[Scene comparison data]
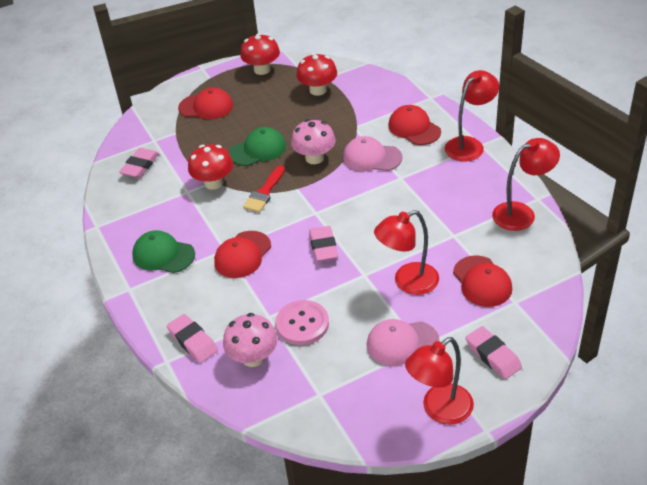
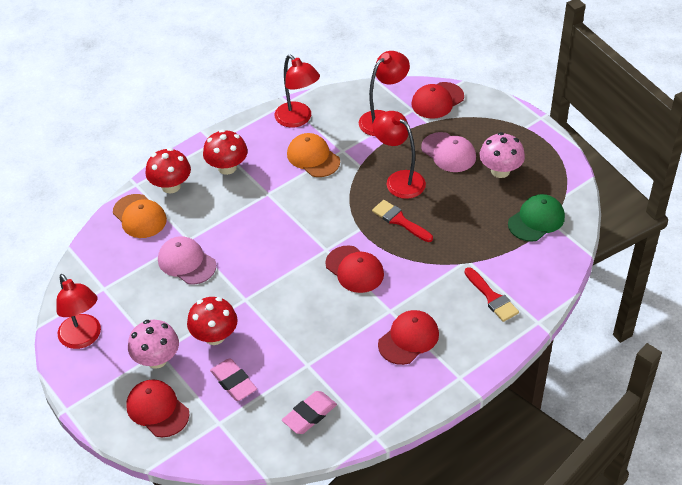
green cap: 2 -> 1
orange cap: 0 -> 2
pink button: 1 -> 0
pink eraser: 4 -> 2
red brush: 1 -> 2

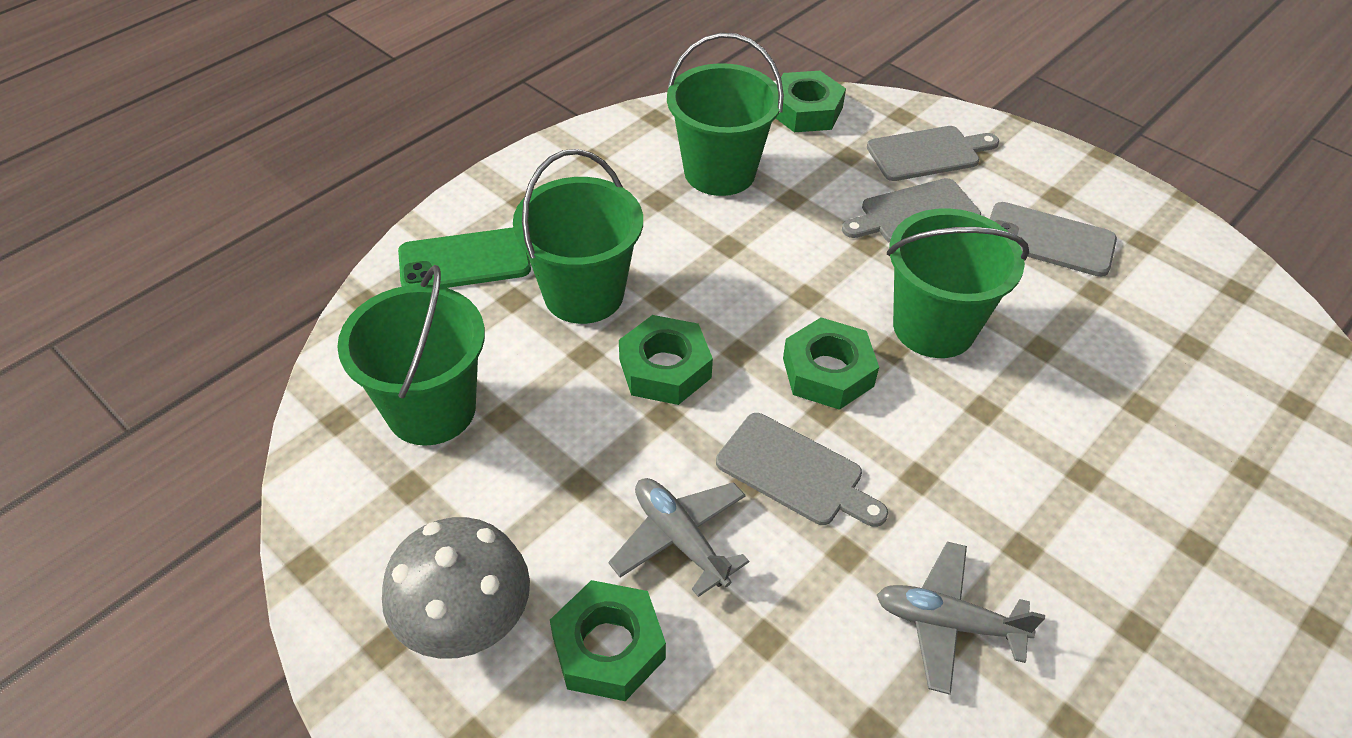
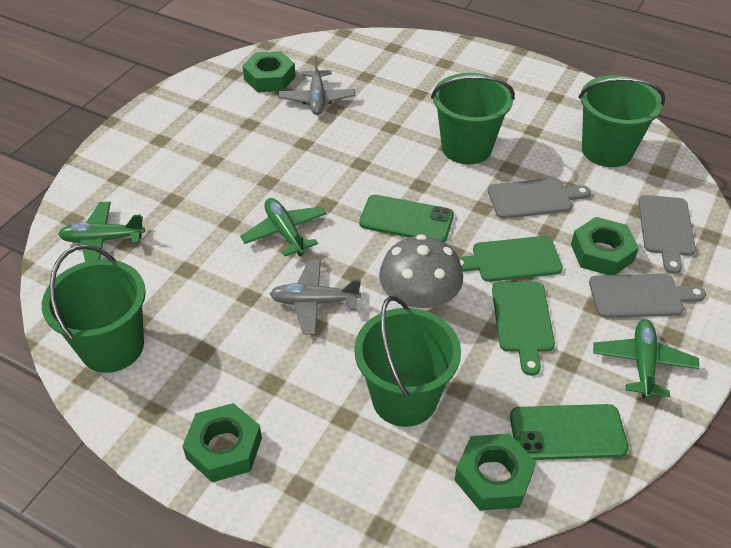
green cutting board: 0 -> 2
green phone: 1 -> 2
green plane: 0 -> 3
grey phone: 1 -> 0

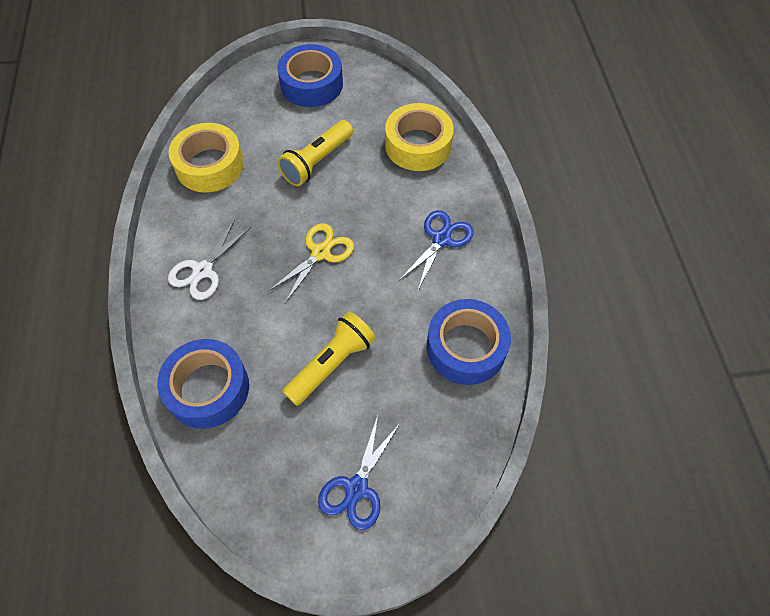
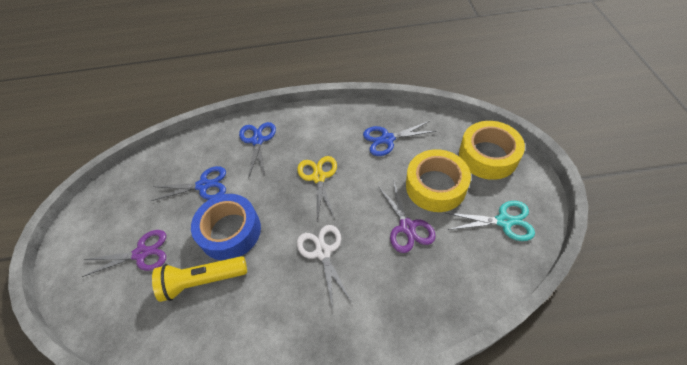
blue scissors: 2 -> 3
blue tape: 3 -> 1
purple scissors: 0 -> 2
turquoise scissors: 0 -> 1
yellow flashlight: 2 -> 1

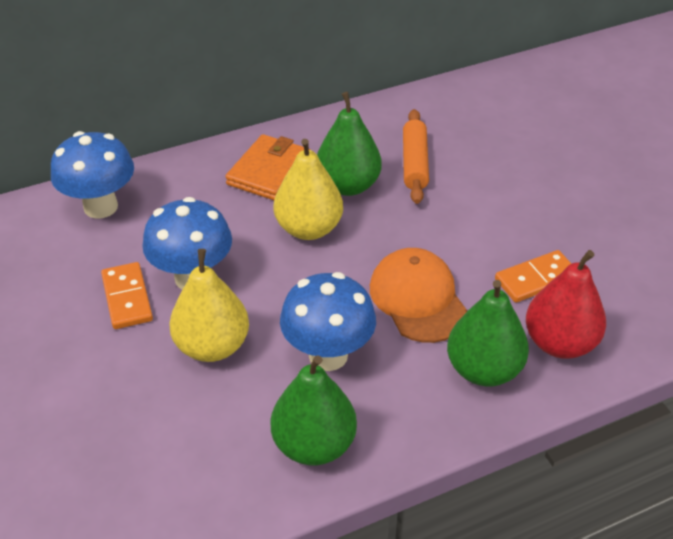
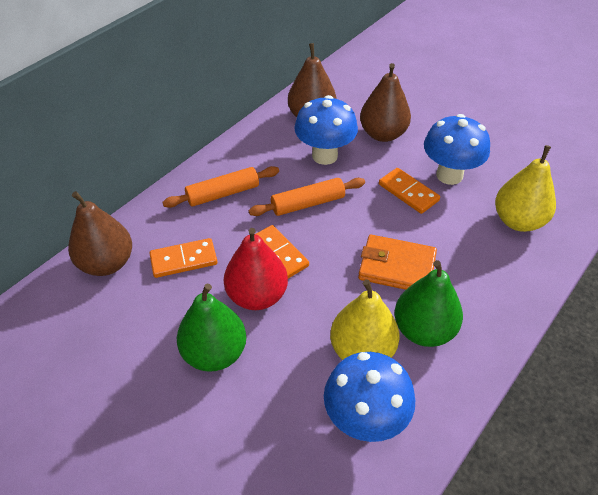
brown pear: 0 -> 3
green pear: 3 -> 2
orange cap: 1 -> 0
orange domino: 2 -> 3
orange rolling pin: 1 -> 2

**TASK TO COMPLETE:** Leaving out any images, restate every record word for word.

**EXERCISE OUTPUT:**
green cap: 2 -> 1
orange cap: 0 -> 2
pink button: 1 -> 0
pink eraser: 4 -> 2
red brush: 1 -> 2

green cutting board: 0 -> 2
green phone: 1 -> 2
green plane: 0 -> 3
grey phone: 1 -> 0

blue scissors: 2 -> 3
blue tape: 3 -> 1
purple scissors: 0 -> 2
turquoise scissors: 0 -> 1
yellow flashlight: 2 -> 1

brown pear: 0 -> 3
green pear: 3 -> 2
orange cap: 1 -> 0
orange domino: 2 -> 3
orange rolling pin: 1 -> 2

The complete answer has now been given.